Object correspondence data
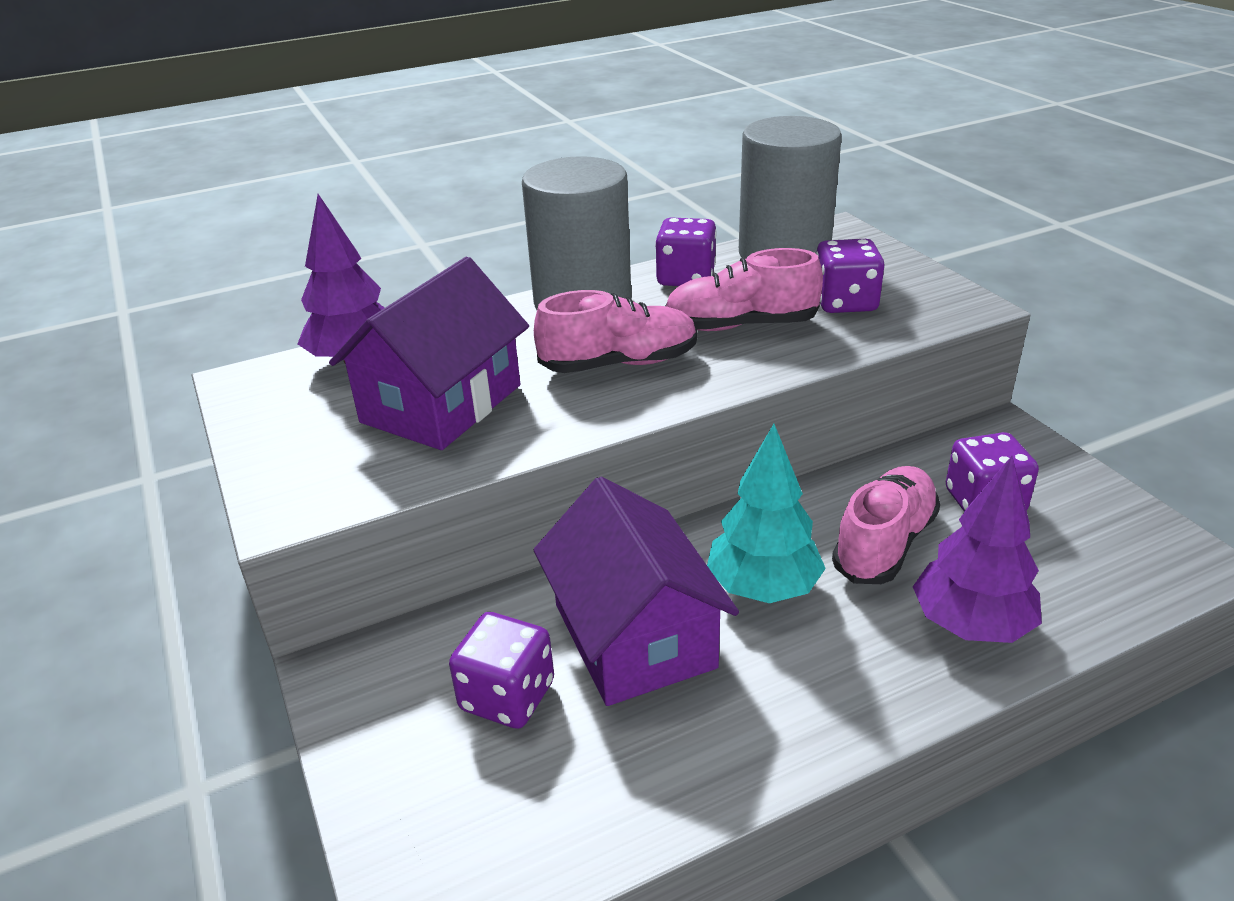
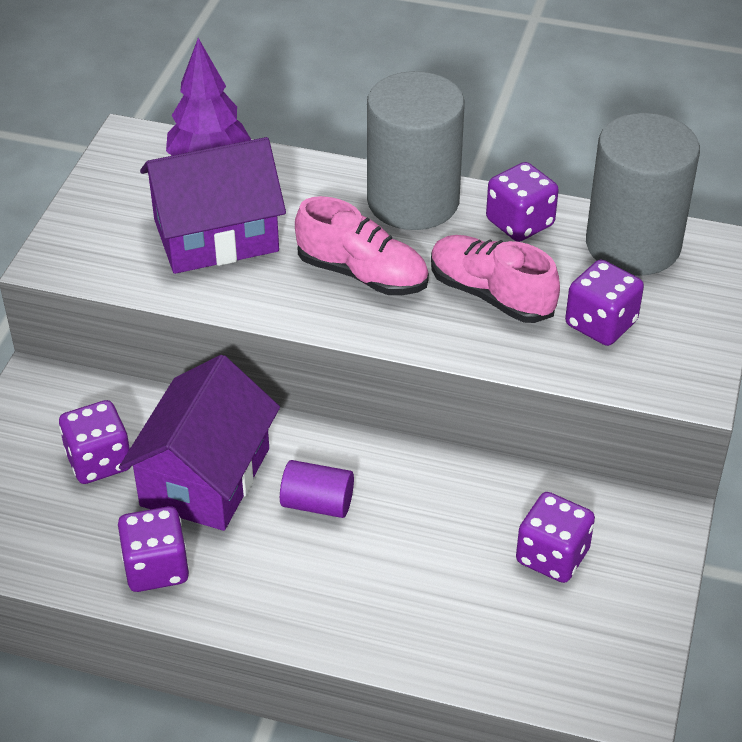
camera: 40 degrees right, 10 degrees up
(703, 751) = (156, 568): none -> purple dice
(763, 588) = (317, 503): turquoise tree -> purple cylinder
(884, 543) = (436, 532): pink shoe -> none
(970, 625) = (405, 621): purple tree -> none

ASSIGNMENT
Reproduce every line from the preceding data in which the word "purple" can be found.

PROBLEM SOLUTION
(703, 751) = (156, 568): none -> purple dice
(763, 588) = (317, 503): turquoise tree -> purple cylinder
(970, 625) = (405, 621): purple tree -> none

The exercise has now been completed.